## Exercise details
The lines below that include "camera" are to be found and copied.

[[ Input for this task open ]]

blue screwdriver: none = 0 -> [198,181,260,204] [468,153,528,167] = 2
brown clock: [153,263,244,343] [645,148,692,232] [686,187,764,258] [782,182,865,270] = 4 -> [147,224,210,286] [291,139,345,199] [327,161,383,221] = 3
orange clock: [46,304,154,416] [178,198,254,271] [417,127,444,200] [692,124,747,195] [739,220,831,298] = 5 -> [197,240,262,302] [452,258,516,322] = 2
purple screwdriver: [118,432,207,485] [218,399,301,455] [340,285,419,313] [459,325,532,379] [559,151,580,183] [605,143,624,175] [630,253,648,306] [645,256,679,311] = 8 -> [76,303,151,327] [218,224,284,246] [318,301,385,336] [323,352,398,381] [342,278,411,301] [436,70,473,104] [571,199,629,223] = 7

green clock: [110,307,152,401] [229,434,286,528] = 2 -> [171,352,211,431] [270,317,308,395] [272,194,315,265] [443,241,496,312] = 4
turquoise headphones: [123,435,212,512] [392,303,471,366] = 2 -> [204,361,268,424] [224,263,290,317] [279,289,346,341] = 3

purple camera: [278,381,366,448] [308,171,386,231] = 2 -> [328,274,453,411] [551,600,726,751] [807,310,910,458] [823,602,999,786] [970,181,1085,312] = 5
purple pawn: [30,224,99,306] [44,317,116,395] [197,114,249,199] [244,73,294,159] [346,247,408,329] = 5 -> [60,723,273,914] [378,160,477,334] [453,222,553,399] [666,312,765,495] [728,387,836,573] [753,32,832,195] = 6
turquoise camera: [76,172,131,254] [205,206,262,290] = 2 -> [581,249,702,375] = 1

[[ Input for this task closed ]]
[[ Input for this task open ]]

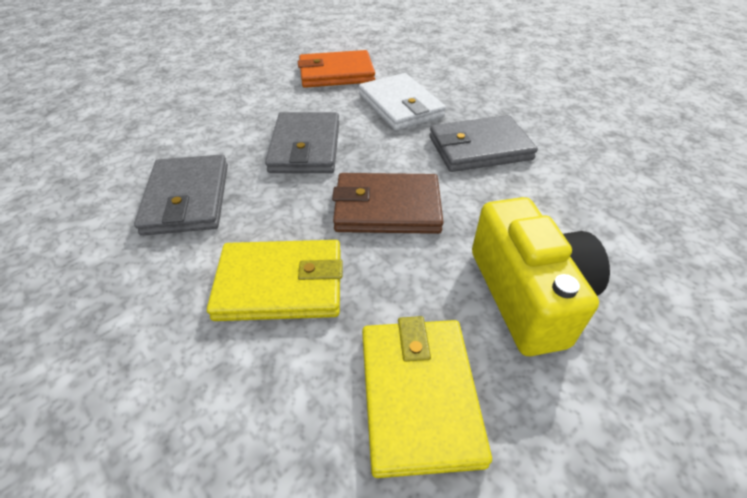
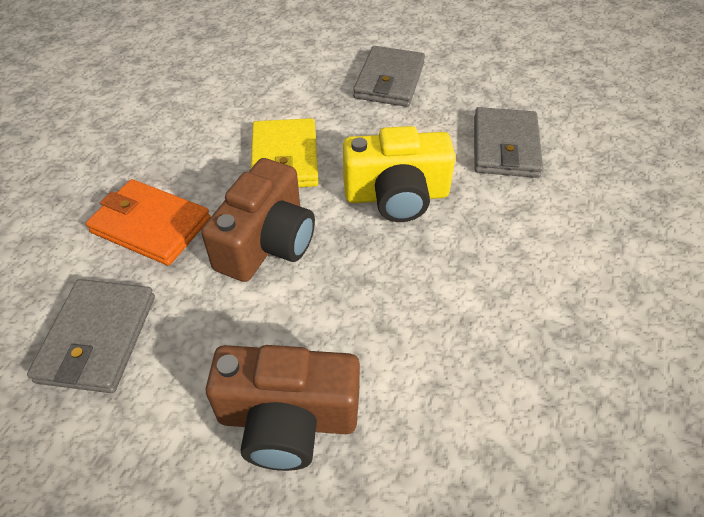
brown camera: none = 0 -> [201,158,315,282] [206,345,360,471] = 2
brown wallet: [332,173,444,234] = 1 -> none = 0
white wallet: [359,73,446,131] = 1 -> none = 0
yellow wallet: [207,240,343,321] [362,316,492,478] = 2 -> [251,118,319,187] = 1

[[ Input for this task closed ]]

## Written answer
purple camera: [278,381,366,448] [308,171,386,231] = 2 -> [328,274,453,411] [551,600,726,751] [807,310,910,458] [823,602,999,786] [970,181,1085,312] = 5
turquoise camera: [76,172,131,254] [205,206,262,290] = 2 -> [581,249,702,375] = 1
brown camera: none = 0 -> [201,158,315,282] [206,345,360,471] = 2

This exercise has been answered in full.